>> START Information shown

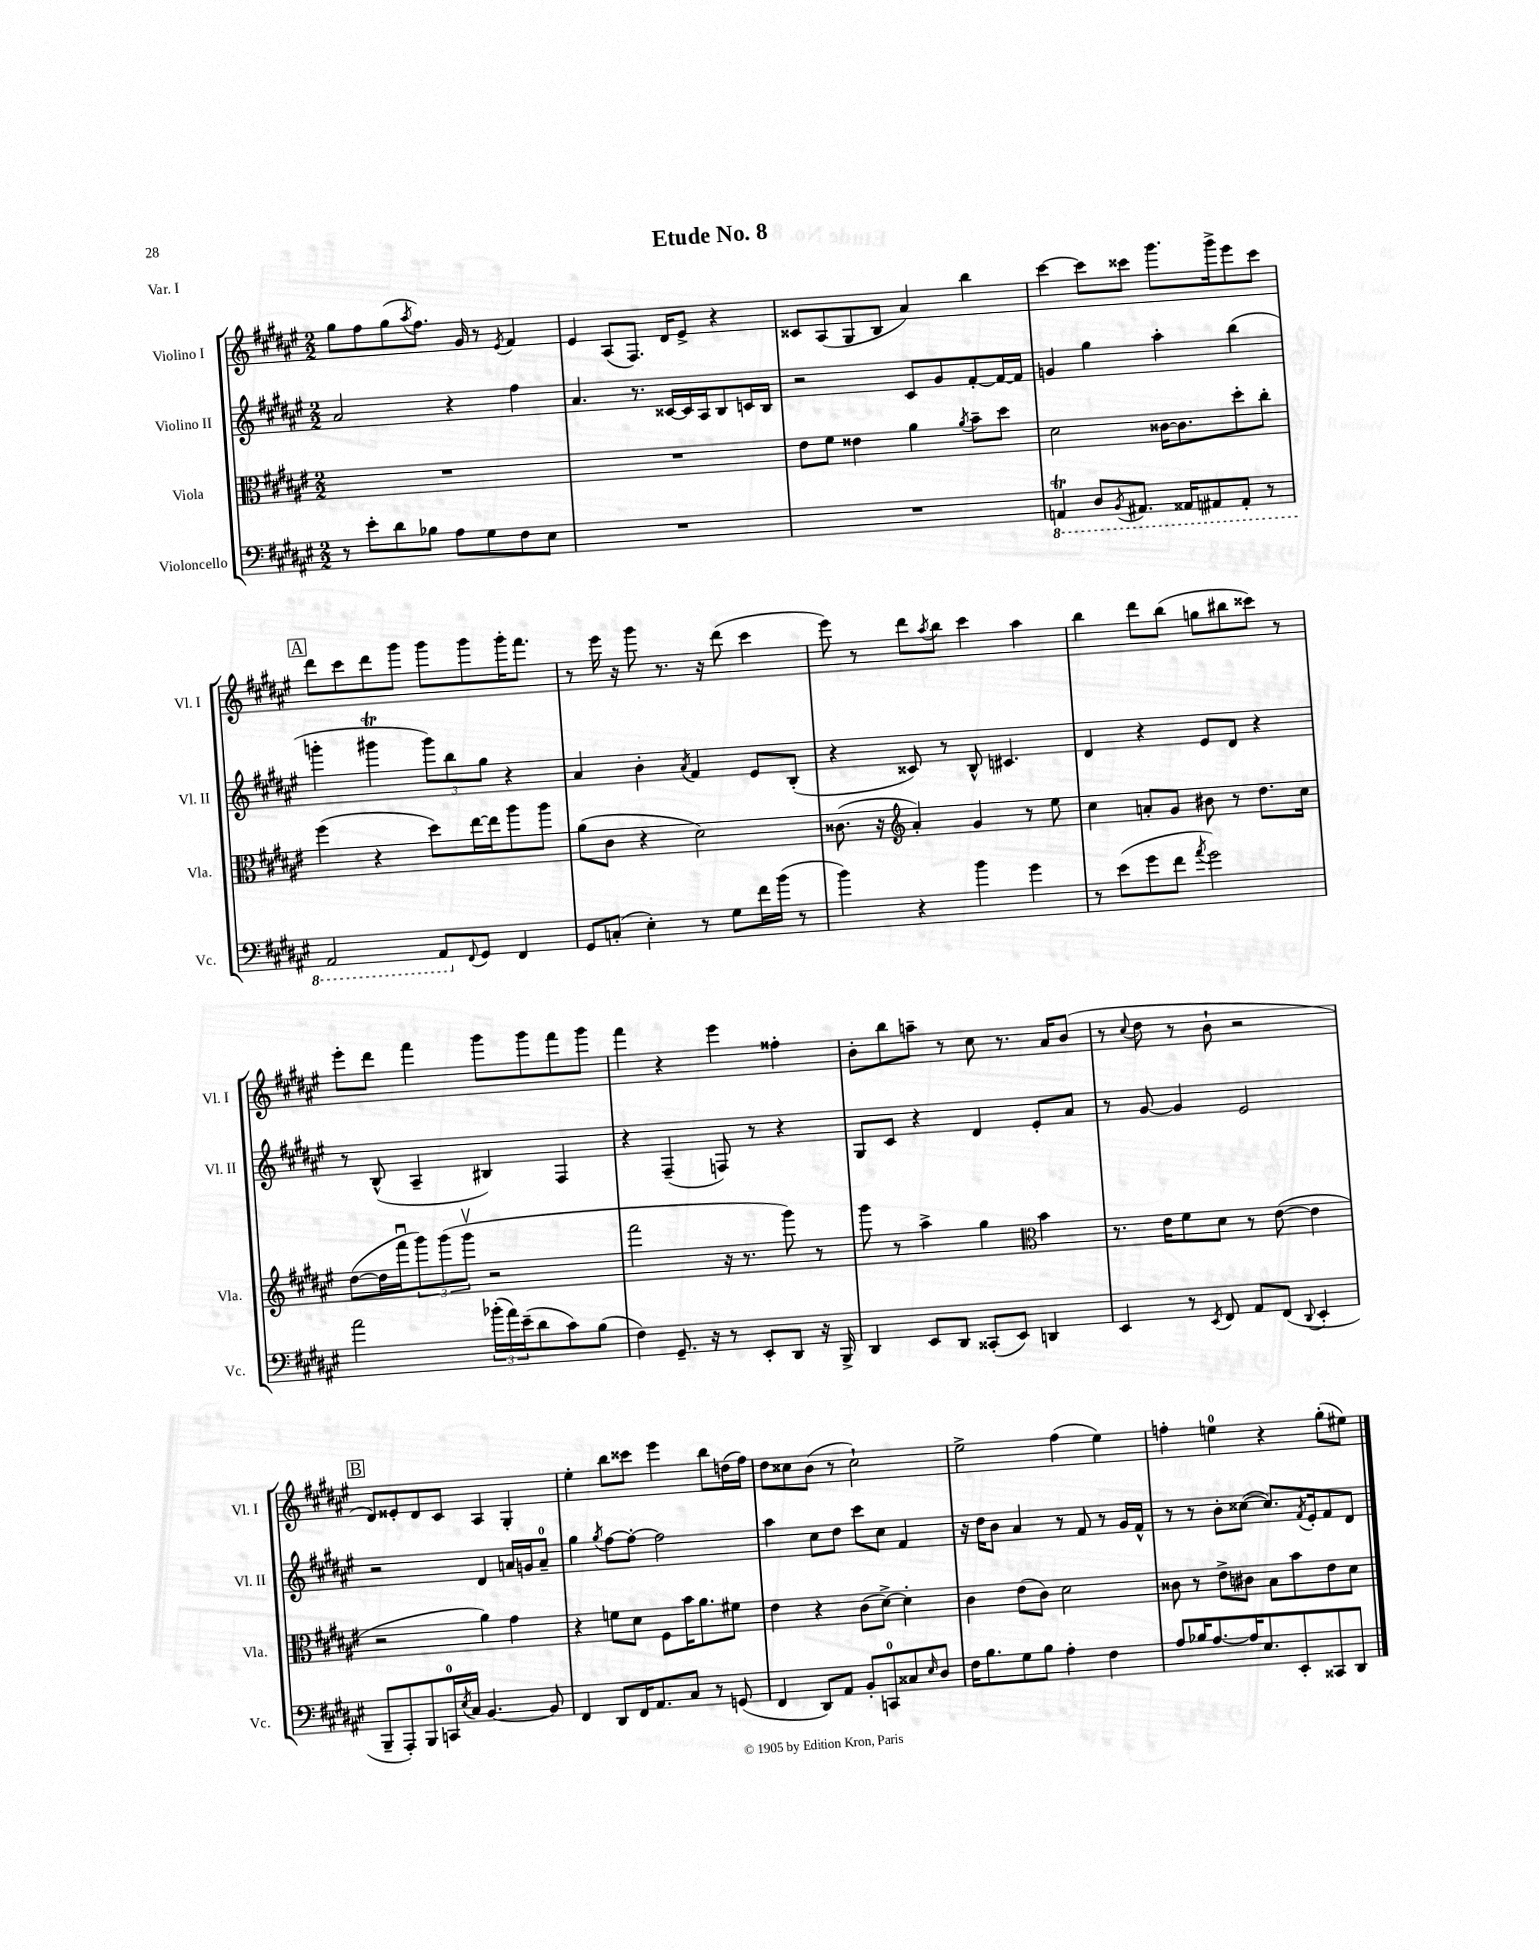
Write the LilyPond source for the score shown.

\header { title = "Etude No. 8" piece = "Var. I" }
<<
\new StaffGroup <<
\new Staff = "s0" \with { instrumentName = "Violino I" shortInstrumentName = "Vl. I" } {
    \clef treble \key fis \major \numericTimeSignature \time 2/2
    gis''8 fis''8 gis''8( \acciaccatura { ais''8 } fis''8.) gis'16 r8 \acciaccatura { eis'8 } fis'4 |
    eis'4 ais8( fis8.) dis'16 eis'8-> r4 |
    cisis'8 ais8( gis8 b8 ais'4) b''4 |
    cis'''4~ cis'''8 cisis'''8 gis'''8. gis'''16-> eis'''8 cisis'''8 |
    \mark \markup { \box "A" } dis'''8 cis'''8 dis'''8 gis'''8 gis'''8 gis'''8 gis'''16-. fis'''8. |
    r8 eis'''16 r16 gis'''8 r8. r16 dis'''8( cis'''4 |
    eis'''8) r8 dis'''8 \acciaccatura { ais''8 } b''8 cis'''4 ais''4 |
    b''4 dis'''8 b''8( g''8 bis''8 cisis'''8) r8 |
    eis'''8-. dis'''8 fis'''4 gis'''8 gis'''8 fis'''8 gis'''8 |
    fis'''4 r4 eis'''4 fisis''4-. |
    b'8-. b''8 a''8-- r8 cis''8 r8. ais'16 b'8( |
    r8 \appoggiatura { cis''8 } dis''8 r8 b'8-! r2 |
    \mark \markup { \box "B" } dis'8) eisis'8-. dis'8 cis'8 ais4 gis4-. |
    eis''4-. b''8 cisis'''8 eis'''4 b''8 d''16( fis''16) |
    dis''8 cisis''8 b'8( r8 cisis''2-!) |
    eis''2-> fis''4( eis''4) |
    f''4-. e''4-0 r4 gis''8-.( eis''8) \bar "|." |
}
\new Staff = "s1" \with { instrumentName = "Violino II" shortInstrumentName = "Vl. II" } {
    \clef treble \key fis \major \numericTimeSignature \time 2/2
    ais'2 r4 fis''4 |
    ais'4. r8. cisis'16~ cisis'16 ais16 b8 c'16 b16 |
    r2 cis'8 gis'8 fis'8~-. fis'16~ fis'16 |
    g'4 gis''4 ais''4-. b''4( |
    \mark \markup { \box "A" } g'''4-. gis'''4\trill \tuplet 3/2 { gis'''8) b''8 gis''8 } r4 |
    ais'4 b'4-. \acciaccatura { ais'8 } fis'4 eis'8 b8-.( |
    r4 cisis'8) r8 b8-^ cis'4. |
    dis'4 r4 eis'8 dis'8 r4 |
    r8 b8-^( ais4-- bis4) fis4 |
    r4 fis4--( f8) r8 r4 |
    gis8 cis'8 r4 dis'4 eis'8-. ais'8 |
    r8 gis'8~ gis'4 eis'2 |
    \mark \markup { \box "B" } r2 dis'4 a'16 g'16 a'8-0-- |
    gis''4 \acciaccatura { gis''8 } fis''8~ fis''8~-. fis''2 |
    ais''4 cis''8 dis''8 cis'''8 cis''8 fis'4 |
    r16 dis''16 b'8 ais'4 r8 fis'8 r8 gis'16 fis'16-^ |
    r8 r8 b'8-. cisis''8~( cisis''8.) \acciaccatura { fis'8 } eis'16-. fis'8 dis'8 \bar "|." |
}
\new Staff = "s2" \with { instrumentName = "Viola" shortInstrumentName = "Vla." } {
    \clef alto \key fis \major \numericTimeSignature \time 2/2
    R1 |
    R1 |
    eis'8 fis'8 eisis'4 ais'4 \acciaccatura { ais'8 } b'8-- dis''8 |
    dis'2 cisis'16~ cisis'8. dis''8-. cis''8-. |
    \mark \markup { \box "A" } fis''4( r4 dis''8) eis''16~ eis''16 ais''8 ais''8 |
    ais'8( cis'8 r4 dis'2) |
    cisis'8.( r16 \clef treble ais'4-.) gis'4 r8 eis''8 |
    cis''4 a'8-. gis'8 bis'8 r8 dis''8. cis''16 |
    dis''8~( dis''16 fis'''16\downbow \tuplet 3/2 { gis'''8) gis'''8( gis'''8\upbow } r2 |
    fis'''2 r16 r8. gis'''8) r8 |
    gis'''8 r8 ais''4-> gis''4 \clef alto b'4 |
    r8. eis'16 fis'8 dis'8 r8 eis'8~( eis'4 |
    \mark \markup { \box "B" } r2 ais'4) gis'4 |
    r4 f'8 dis'8 fis8 b'16 ais'8. fis'8 |
    eis'4 r4 cis'8( dis'8~->) dis'4-. |
    cis'4 eis'8( cis'8) dis'2 |
    cisis'8 r8 eis'8-> cis'8 b8 b'8 eis'8 dis'8 \bar "|." |
}
\new Staff = "s3" \with { instrumentName = "Violoncello" shortInstrumentName = "Vc." } {
    \clef bass \key fis \major \numericTimeSignature \time 2/2
    r8 eis'8-. dis'8 bes8 ais8 gis8 fis8 eis8 |
    R1 |
    R1 |
    \ottava #-1 a,,4\trill dis,8 \acciaccatura { b,,8 } ais,,8. aisis,,16 ais,,8 ais,,8-. r8 |
    \mark \markup { \box "A" } ais,,2 ais,,8 \ottava #0 \appoggiatura { fis,8 } gis,8 fis,4 |
    gis,8 c8-.( eis4-.) r8 gis8 fis'16 b'16( r8 |
    b'4) r4 b'4 gis'4 |
    r8 eis'8( gis'8 fis'8 \acciaccatura { ais'8 } gis'2) |
    ais'2 \tuplet 3/2 { bes'16-.( ais'16) eis'16--( } dis'8 cis'8) b8( |
    fis4) gis,8.-- r16 r8 eis,8-. dis,8 r16 b,,16-> |
    dis,4 eis,8 dis,8 cisis,8-.( eis,8) d,4 |
    eis,4 r8 \acciaccatura { eis,8 } fis,8 ais,8 fis,8( \appoggiatura { dis,8 } eis,4-. |
    \mark \markup { \box "B" } b,,8-- ais,,8-.) b,,8 c,16-0 \acciaccatura { eis8 } cis16 b,4.~ b,8 |
    fis,4 dis,8 fis,16 ais,8. cis8 r8 g,8( |
    fis,4 dis,8) ais,8 b,8-. c,8-0 cisis8 \grace { eis16 } dis8 |
    fis16 b8. gis8 b8 ais4-. fis4 |
    ais8 bes16 ais8.~ ais16 eis8. eis,8-. cisis,8 dis,8 \bar "|." |
}
>>
>>
\layout { \context { \Score \remove "Bar_number_engraver" } }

>> END Information shown

Required task — Please identify each line in the rows above that contains the string "with", and copy every such line.

Response for this exercise —
\new Staff = "s0" \with { instrumentName = "Violino I" shortInstrumentName = "Vl. I" } {
\new Staff = "s1" \with { instrumentName = "Violino II" shortInstrumentName = "Vl. II" } {
\new Staff = "s2" \with { instrumentName = "Viola" shortInstrumentName = "Vla." } {
\new Staff = "s3" \with { instrumentName = "Violoncello" shortInstrumentName = "Vc." } {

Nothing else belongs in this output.